**Work to be completed**
After finding the line with "black plate C8" in the data below, set down exactly each line through the one with "none -> tan plate H1:H4 level 1", inclusive, and stop there.

**Supplied entries**

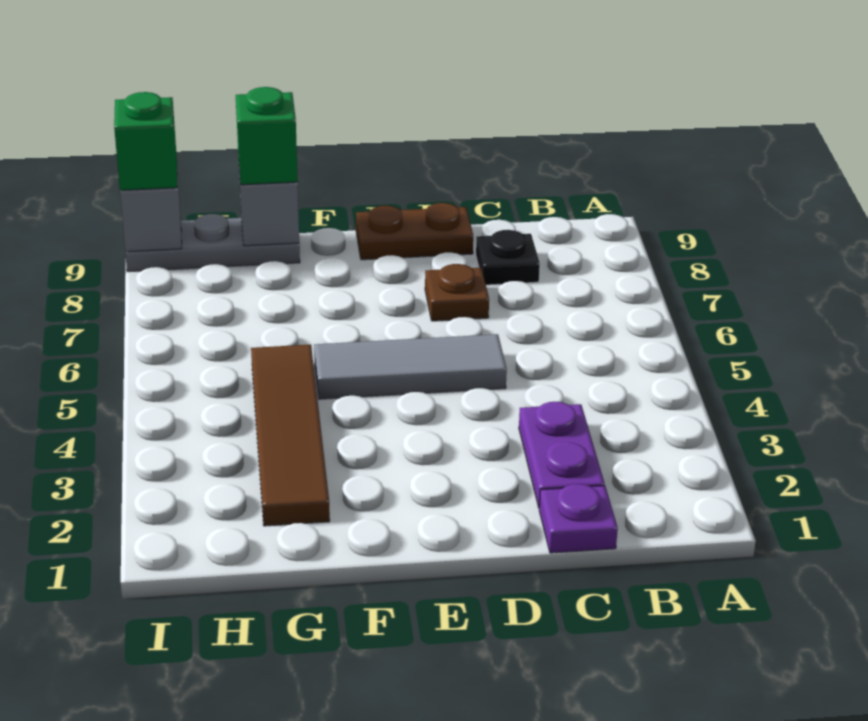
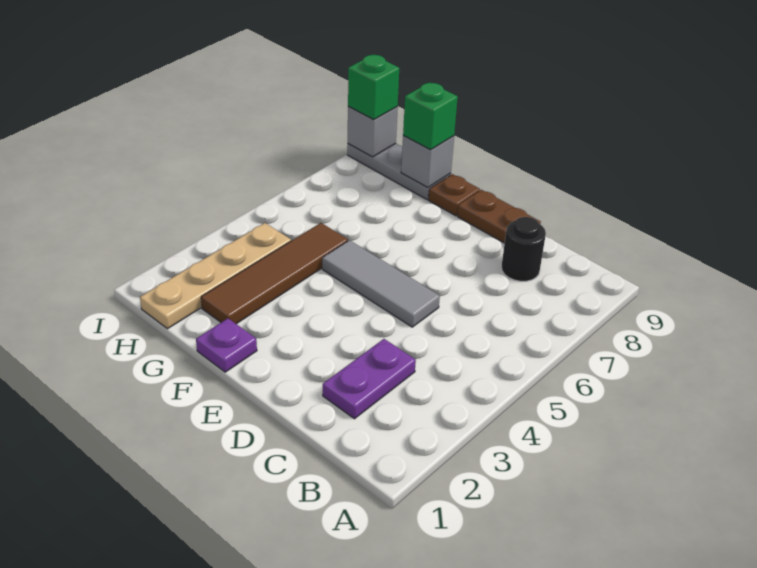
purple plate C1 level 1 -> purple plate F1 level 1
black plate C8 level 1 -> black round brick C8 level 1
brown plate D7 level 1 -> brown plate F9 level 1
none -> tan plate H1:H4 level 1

---

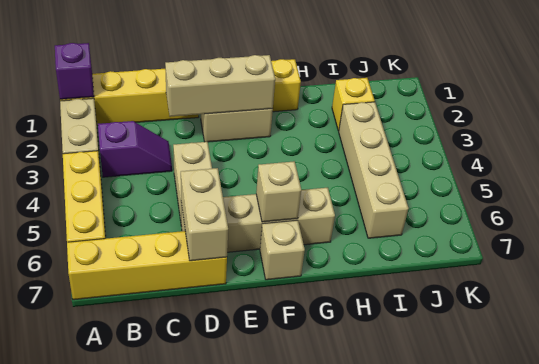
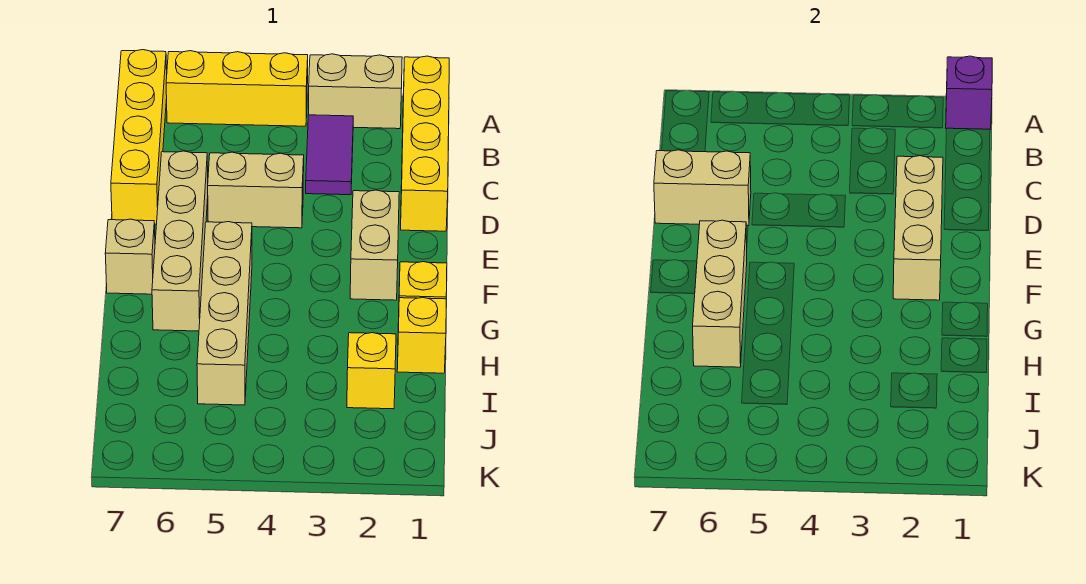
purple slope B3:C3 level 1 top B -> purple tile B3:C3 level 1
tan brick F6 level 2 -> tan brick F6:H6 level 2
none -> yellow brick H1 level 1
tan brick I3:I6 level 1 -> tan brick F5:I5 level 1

**Output below**
black plate C8 level 1 -> black round brick C8 level 1
brown plate D7 level 1 -> brown plate F9 level 1
none -> tan plate H1:H4 level 1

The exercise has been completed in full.